§ **Activity**
Give the records again in full, exactly as they appear, but without the pictures.

○ ○ ○ ○ ○

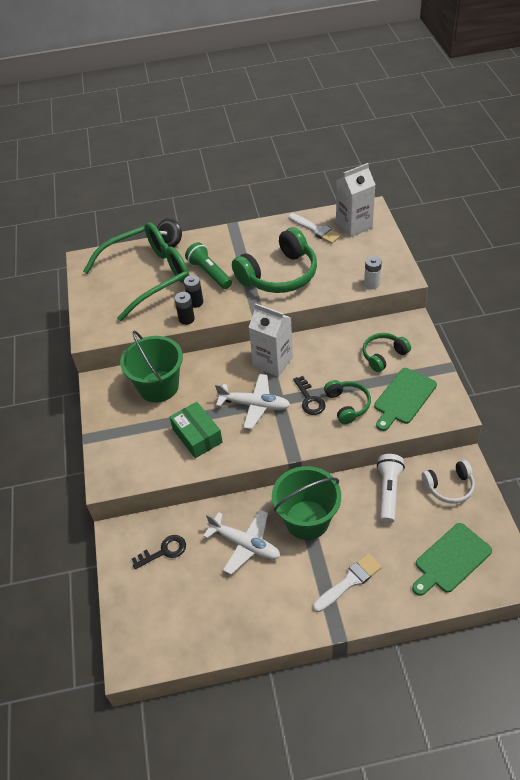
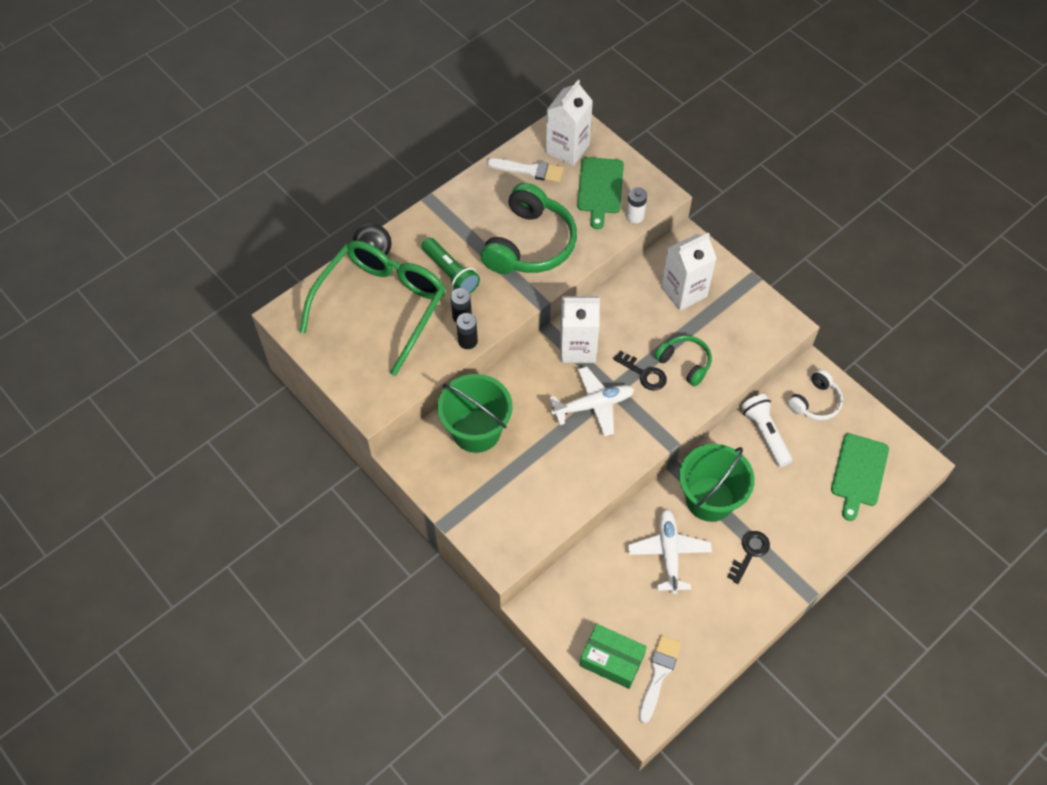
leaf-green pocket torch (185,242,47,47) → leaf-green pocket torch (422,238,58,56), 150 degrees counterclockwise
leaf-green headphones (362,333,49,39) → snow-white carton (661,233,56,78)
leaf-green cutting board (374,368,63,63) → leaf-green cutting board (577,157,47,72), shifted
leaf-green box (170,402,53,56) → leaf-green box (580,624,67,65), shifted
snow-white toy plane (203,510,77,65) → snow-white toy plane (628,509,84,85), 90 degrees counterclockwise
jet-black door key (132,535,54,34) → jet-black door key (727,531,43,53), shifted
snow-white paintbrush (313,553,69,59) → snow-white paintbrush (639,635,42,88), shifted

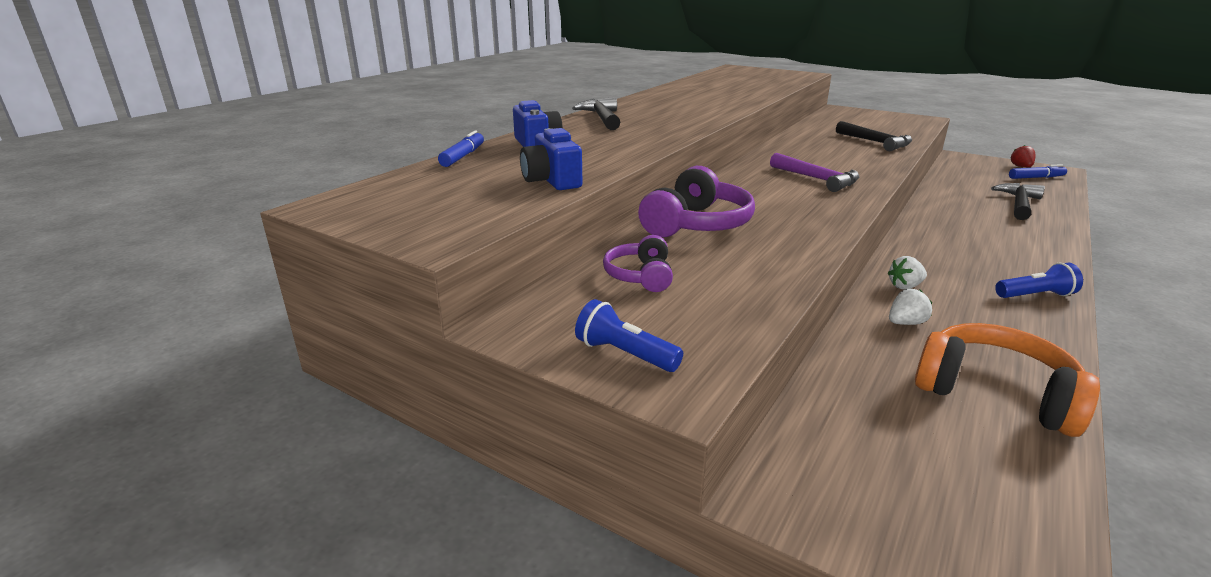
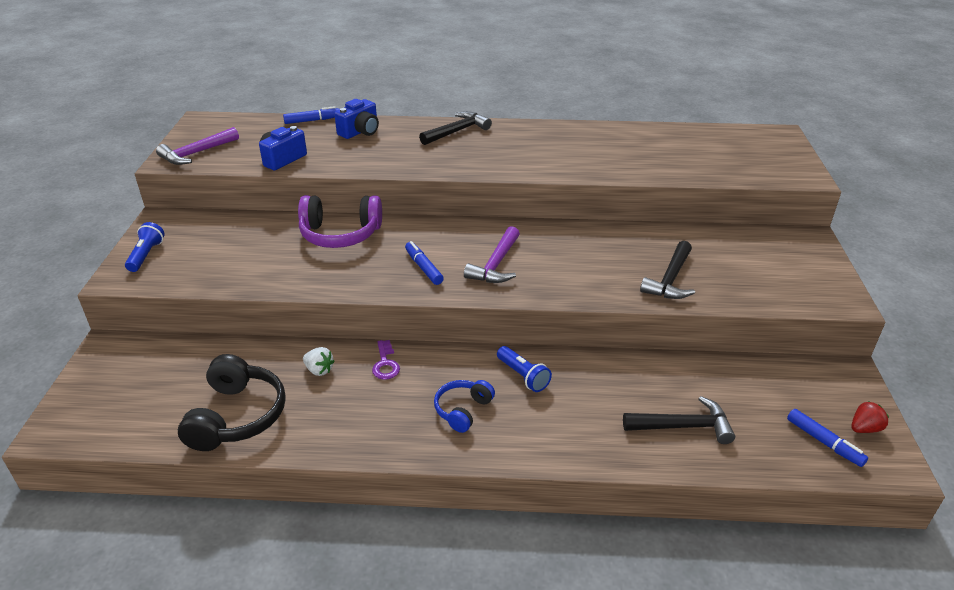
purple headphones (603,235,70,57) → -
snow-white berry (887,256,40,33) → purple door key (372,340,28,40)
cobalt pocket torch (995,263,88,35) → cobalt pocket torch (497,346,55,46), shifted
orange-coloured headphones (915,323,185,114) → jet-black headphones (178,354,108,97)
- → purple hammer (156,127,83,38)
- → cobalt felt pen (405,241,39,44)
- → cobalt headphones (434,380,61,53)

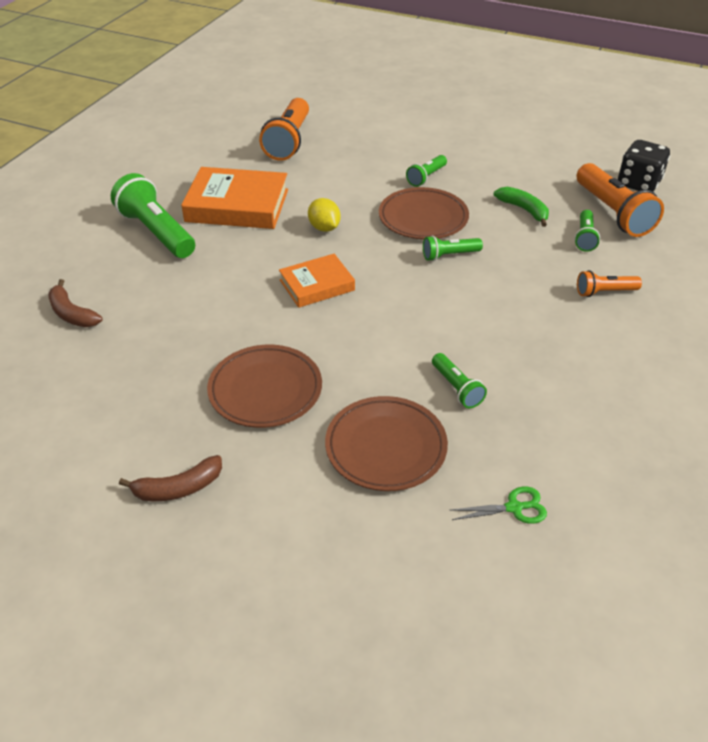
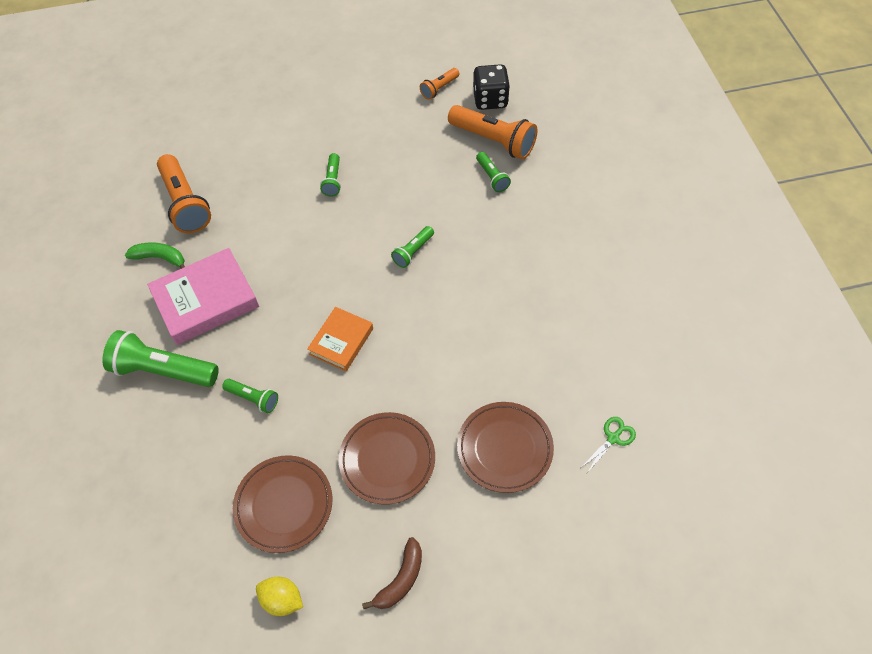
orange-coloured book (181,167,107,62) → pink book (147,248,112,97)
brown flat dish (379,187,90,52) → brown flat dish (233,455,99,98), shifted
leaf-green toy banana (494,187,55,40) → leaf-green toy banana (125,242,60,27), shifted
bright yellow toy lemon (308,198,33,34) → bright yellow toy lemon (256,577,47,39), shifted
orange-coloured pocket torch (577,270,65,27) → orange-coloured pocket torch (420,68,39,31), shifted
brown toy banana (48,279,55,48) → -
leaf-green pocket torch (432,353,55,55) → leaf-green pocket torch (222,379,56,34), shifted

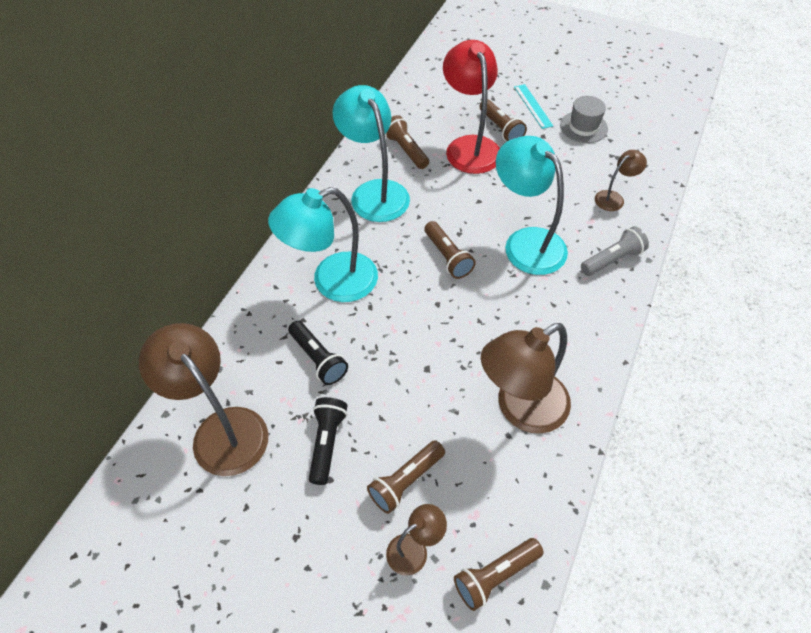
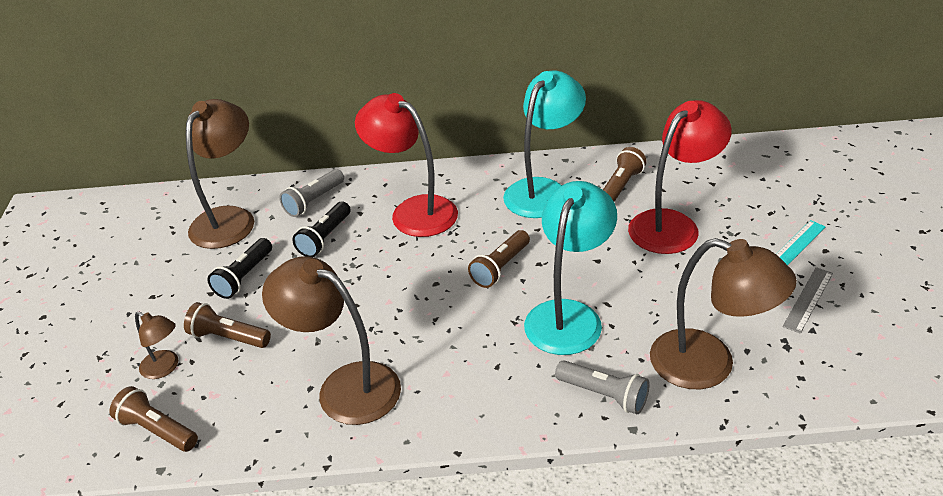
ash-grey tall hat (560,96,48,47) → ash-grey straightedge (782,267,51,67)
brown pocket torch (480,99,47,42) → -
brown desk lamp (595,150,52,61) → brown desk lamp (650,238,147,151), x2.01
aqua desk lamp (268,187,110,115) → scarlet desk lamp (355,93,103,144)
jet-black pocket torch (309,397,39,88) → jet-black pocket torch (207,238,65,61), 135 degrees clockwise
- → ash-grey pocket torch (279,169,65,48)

○ ○ ○ ○ ○

§ **Answer box**
leaf-green pocket torch (185,242,47,47) → leaf-green pocket torch (422,238,58,56), 150 degrees counterclockwise
leaf-green headphones (362,333,49,39) → snow-white carton (661,233,56,78)
leaf-green cutting board (374,368,63,63) → leaf-green cutting board (577,157,47,72), shifted
leaf-green box (170,402,53,56) → leaf-green box (580,624,67,65), shifted
snow-white toy plane (203,510,77,65) → snow-white toy plane (628,509,84,85), 90 degrees counterclockwise
jet-black door key (132,535,54,34) → jet-black door key (727,531,43,53), shifted
snow-white paintbrush (313,553,69,59) → snow-white paintbrush (639,635,42,88), shifted

purple headphones (603,235,70,57) → -
snow-white berry (887,256,40,33) → purple door key (372,340,28,40)
cobalt pocket torch (995,263,88,35) → cobalt pocket torch (497,346,55,46), shifted
orange-coloured headphones (915,323,185,114) → jet-black headphones (178,354,108,97)
- → purple hammer (156,127,83,38)
- → cobalt felt pen (405,241,39,44)
- → cobalt headphones (434,380,61,53)

orange-coloured book (181,167,107,62) → pink book (147,248,112,97)
brown flat dish (379,187,90,52) → brown flat dish (233,455,99,98), shifted
leaf-green toy banana (494,187,55,40) → leaf-green toy banana (125,242,60,27), shifted
bright yellow toy lemon (308,198,33,34) → bright yellow toy lemon (256,577,47,39), shifted
orange-coloured pocket torch (577,270,65,27) → orange-coloured pocket torch (420,68,39,31), shifted
brown toy banana (48,279,55,48) → -
leaf-green pocket torch (432,353,55,55) → leaf-green pocket torch (222,379,56,34), shifted

ash-grey tall hat (560,96,48,47) → ash-grey straightedge (782,267,51,67)
brown pocket torch (480,99,47,42) → -
brown desk lamp (595,150,52,61) → brown desk lamp (650,238,147,151), x2.01
aqua desk lamp (268,187,110,115) → scarlet desk lamp (355,93,103,144)
jet-black pocket torch (309,397,39,88) → jet-black pocket torch (207,238,65,61), 135 degrees clockwise
- → ash-grey pocket torch (279,169,65,48)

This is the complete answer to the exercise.